## Stored items from a collection
★ ★ ★ ★ ★

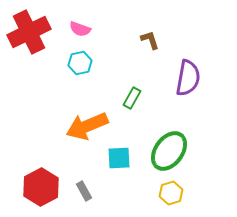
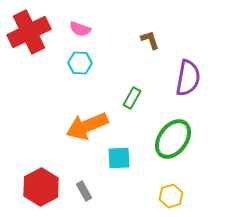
cyan hexagon: rotated 15 degrees clockwise
green ellipse: moved 4 px right, 12 px up
yellow hexagon: moved 3 px down
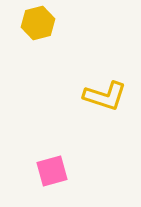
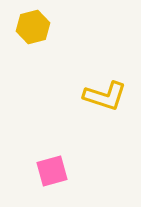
yellow hexagon: moved 5 px left, 4 px down
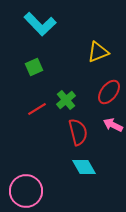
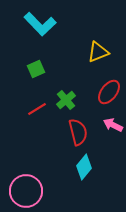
green square: moved 2 px right, 2 px down
cyan diamond: rotated 70 degrees clockwise
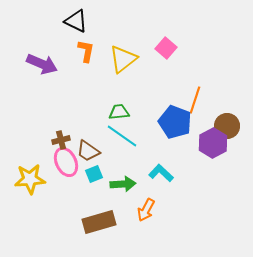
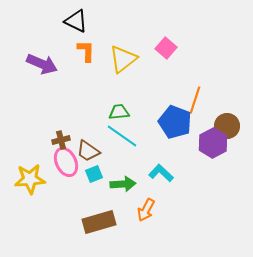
orange L-shape: rotated 10 degrees counterclockwise
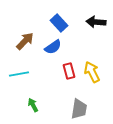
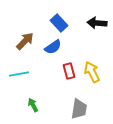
black arrow: moved 1 px right, 1 px down
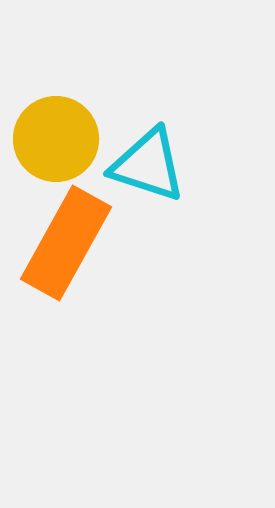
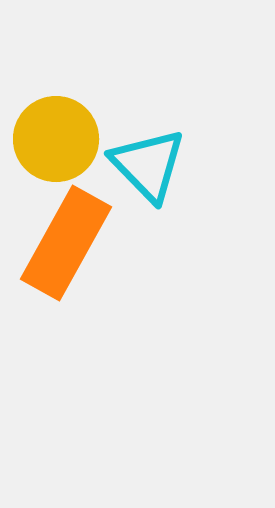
cyan triangle: rotated 28 degrees clockwise
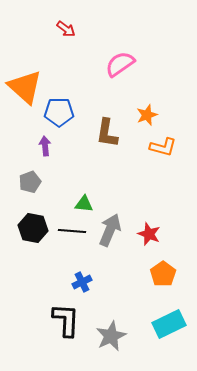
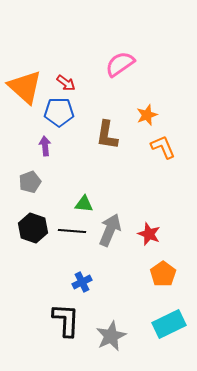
red arrow: moved 54 px down
brown L-shape: moved 2 px down
orange L-shape: rotated 128 degrees counterclockwise
black hexagon: rotated 8 degrees clockwise
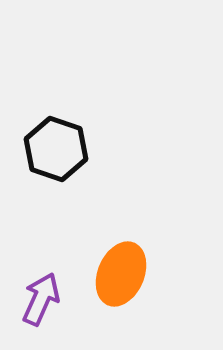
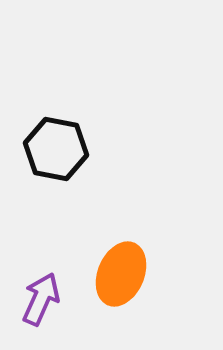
black hexagon: rotated 8 degrees counterclockwise
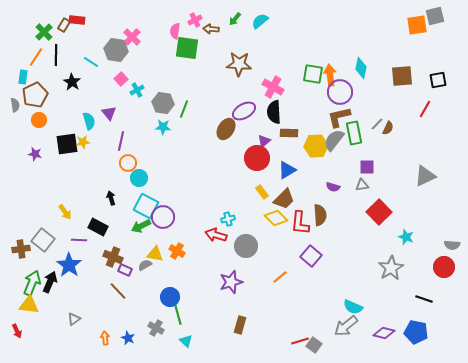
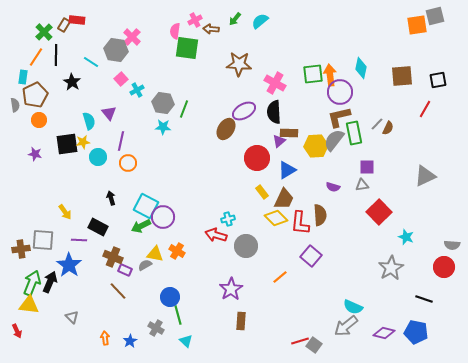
green square at (313, 74): rotated 15 degrees counterclockwise
pink cross at (273, 87): moved 2 px right, 4 px up
purple triangle at (264, 141): moved 15 px right
cyan circle at (139, 178): moved 41 px left, 21 px up
brown trapezoid at (284, 199): rotated 20 degrees counterclockwise
gray square at (43, 240): rotated 35 degrees counterclockwise
purple star at (231, 282): moved 7 px down; rotated 15 degrees counterclockwise
gray triangle at (74, 319): moved 2 px left, 2 px up; rotated 40 degrees counterclockwise
brown rectangle at (240, 325): moved 1 px right, 4 px up; rotated 12 degrees counterclockwise
blue star at (128, 338): moved 2 px right, 3 px down; rotated 16 degrees clockwise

★ ★ ★ ★ ★

## Description of the task
Every entry above, pictures excluded, needs to be duplicated exactly.

## Exercise result
cyan hexagon: rotated 15 degrees clockwise
green ellipse: moved 4 px right, 12 px up
yellow hexagon: moved 3 px down
yellow hexagon: moved 5 px left, 4 px down
green square: moved 2 px right, 2 px down
cyan diamond: rotated 70 degrees clockwise
orange L-shape: rotated 10 degrees counterclockwise
black arrow: moved 1 px right, 1 px down
cyan triangle: rotated 28 degrees clockwise
red arrow: moved 54 px down
brown L-shape: moved 2 px down
orange L-shape: rotated 128 degrees counterclockwise
black hexagon: rotated 8 degrees clockwise
black hexagon: rotated 8 degrees counterclockwise
green square at (313, 74): rotated 15 degrees counterclockwise
pink cross at (273, 87): moved 2 px right, 4 px up
purple triangle at (264, 141): moved 15 px right
cyan circle at (139, 178): moved 41 px left, 21 px up
brown trapezoid at (284, 199): rotated 20 degrees counterclockwise
gray square at (43, 240): rotated 35 degrees counterclockwise
purple star at (231, 282): moved 7 px down; rotated 15 degrees counterclockwise
gray triangle at (74, 319): moved 2 px left, 2 px up; rotated 40 degrees counterclockwise
brown rectangle at (240, 325): moved 1 px right, 4 px up; rotated 12 degrees counterclockwise
blue star at (128, 338): moved 2 px right, 3 px down; rotated 16 degrees clockwise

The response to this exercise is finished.